───── EXERCISE INPUTS
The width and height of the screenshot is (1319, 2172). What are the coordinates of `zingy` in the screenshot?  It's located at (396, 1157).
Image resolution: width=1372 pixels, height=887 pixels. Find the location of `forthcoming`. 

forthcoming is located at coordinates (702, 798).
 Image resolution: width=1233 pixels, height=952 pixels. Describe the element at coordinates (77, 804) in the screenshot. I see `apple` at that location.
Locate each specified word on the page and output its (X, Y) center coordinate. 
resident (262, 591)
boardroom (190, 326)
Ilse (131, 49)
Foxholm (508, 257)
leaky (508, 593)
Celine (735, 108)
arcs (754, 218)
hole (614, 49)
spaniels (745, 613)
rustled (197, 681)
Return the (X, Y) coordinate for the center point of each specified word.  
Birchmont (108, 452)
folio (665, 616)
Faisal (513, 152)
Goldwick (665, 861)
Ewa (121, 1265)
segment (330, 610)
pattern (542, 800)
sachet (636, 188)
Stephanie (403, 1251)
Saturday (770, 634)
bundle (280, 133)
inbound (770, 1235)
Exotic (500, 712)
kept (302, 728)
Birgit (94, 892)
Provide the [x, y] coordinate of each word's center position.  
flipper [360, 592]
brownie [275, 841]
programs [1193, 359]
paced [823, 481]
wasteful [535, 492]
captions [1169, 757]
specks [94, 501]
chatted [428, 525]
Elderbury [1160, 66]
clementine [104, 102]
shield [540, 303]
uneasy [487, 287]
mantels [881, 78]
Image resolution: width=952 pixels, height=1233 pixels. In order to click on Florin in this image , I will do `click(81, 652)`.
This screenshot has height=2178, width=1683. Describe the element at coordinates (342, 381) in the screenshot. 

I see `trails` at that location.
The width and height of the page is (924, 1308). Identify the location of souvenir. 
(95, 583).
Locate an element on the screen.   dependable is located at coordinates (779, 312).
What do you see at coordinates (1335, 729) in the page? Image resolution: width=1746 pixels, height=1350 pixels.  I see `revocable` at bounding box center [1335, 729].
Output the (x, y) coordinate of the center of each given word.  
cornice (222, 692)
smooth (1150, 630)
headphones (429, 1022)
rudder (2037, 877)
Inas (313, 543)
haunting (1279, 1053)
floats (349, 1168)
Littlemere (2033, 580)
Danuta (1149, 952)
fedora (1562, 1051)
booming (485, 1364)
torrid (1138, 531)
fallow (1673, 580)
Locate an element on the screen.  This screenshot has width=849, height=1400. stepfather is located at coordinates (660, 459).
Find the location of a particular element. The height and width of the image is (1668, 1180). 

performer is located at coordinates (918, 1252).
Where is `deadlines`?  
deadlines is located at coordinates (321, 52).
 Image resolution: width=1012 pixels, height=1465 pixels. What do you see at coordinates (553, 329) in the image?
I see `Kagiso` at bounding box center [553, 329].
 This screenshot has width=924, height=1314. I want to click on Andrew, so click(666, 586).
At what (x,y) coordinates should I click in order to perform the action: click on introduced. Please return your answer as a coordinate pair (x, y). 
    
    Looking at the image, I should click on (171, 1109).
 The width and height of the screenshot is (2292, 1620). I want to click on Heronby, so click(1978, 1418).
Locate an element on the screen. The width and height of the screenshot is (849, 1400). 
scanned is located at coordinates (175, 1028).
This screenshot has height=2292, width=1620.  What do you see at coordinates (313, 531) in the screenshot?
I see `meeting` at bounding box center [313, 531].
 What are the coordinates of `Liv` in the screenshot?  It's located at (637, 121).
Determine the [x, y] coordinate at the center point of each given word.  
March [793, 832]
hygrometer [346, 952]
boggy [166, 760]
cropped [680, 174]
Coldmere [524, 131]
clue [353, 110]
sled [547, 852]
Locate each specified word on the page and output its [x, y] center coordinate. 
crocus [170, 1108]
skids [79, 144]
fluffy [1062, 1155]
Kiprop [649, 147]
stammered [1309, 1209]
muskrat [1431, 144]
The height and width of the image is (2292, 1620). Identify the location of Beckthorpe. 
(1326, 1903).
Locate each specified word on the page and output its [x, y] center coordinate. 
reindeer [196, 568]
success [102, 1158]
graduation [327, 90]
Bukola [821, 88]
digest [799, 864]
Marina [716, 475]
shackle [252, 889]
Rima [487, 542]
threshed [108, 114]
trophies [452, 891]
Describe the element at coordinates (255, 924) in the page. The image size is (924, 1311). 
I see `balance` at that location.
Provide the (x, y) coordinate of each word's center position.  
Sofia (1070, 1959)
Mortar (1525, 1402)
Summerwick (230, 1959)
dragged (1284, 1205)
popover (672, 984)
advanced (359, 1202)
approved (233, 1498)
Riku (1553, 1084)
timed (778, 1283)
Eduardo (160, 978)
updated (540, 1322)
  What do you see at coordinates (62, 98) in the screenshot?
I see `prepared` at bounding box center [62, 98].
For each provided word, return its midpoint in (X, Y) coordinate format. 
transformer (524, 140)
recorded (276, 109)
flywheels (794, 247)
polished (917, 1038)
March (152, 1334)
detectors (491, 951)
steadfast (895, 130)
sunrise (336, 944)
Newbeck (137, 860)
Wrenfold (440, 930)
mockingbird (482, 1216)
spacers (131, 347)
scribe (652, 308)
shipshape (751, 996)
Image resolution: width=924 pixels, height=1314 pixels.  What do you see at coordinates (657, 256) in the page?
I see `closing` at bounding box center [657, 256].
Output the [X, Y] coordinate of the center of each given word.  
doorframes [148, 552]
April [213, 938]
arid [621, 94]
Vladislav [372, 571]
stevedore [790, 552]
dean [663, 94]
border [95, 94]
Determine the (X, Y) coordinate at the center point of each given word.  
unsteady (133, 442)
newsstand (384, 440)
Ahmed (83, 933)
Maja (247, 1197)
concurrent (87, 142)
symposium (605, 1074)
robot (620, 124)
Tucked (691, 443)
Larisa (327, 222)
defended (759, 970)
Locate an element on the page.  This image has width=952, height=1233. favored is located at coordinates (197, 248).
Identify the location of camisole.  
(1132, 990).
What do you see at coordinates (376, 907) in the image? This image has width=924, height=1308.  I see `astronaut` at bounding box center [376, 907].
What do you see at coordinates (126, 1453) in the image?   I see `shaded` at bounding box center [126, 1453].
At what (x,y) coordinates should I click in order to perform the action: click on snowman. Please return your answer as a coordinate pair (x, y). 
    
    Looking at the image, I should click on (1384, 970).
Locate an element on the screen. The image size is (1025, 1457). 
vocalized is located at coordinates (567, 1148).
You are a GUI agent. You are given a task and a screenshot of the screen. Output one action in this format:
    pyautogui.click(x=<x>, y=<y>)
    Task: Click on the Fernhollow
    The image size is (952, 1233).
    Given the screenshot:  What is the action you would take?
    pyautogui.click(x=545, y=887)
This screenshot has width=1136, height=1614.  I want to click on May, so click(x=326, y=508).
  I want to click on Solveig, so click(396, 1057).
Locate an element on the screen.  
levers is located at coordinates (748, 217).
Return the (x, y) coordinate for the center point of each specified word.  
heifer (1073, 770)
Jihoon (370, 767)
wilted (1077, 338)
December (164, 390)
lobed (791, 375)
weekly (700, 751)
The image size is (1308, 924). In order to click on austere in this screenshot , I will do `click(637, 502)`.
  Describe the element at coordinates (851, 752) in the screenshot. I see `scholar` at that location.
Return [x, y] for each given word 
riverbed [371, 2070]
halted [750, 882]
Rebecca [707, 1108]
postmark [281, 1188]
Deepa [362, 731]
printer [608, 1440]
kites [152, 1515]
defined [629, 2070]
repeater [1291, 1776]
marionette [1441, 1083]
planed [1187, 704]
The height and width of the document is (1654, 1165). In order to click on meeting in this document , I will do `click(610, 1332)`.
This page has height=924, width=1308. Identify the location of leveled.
──────────
● GOAL
Which lines in the entries above contain the string "bounding"? Copy each of those lines in full. Matches are case-sensitive.

● PROBLEM SOLUTION
What do you see at coordinates (1335, 729) in the page? Image resolution: width=1746 pixels, height=1350 pixels.  I see `revocable` at bounding box center [1335, 729].
I see `Kagiso` at bounding box center [553, 329].
I see `meeting` at bounding box center [313, 531].
I see `prepared` at bounding box center [62, 98].
I see `closing` at bounding box center [657, 256].
What do you see at coordinates (376, 907) in the image? This image has width=924, height=1308.  I see `astronaut` at bounding box center [376, 907].
What do you see at coordinates (126, 1453) in the image?   I see `shaded` at bounding box center [126, 1453].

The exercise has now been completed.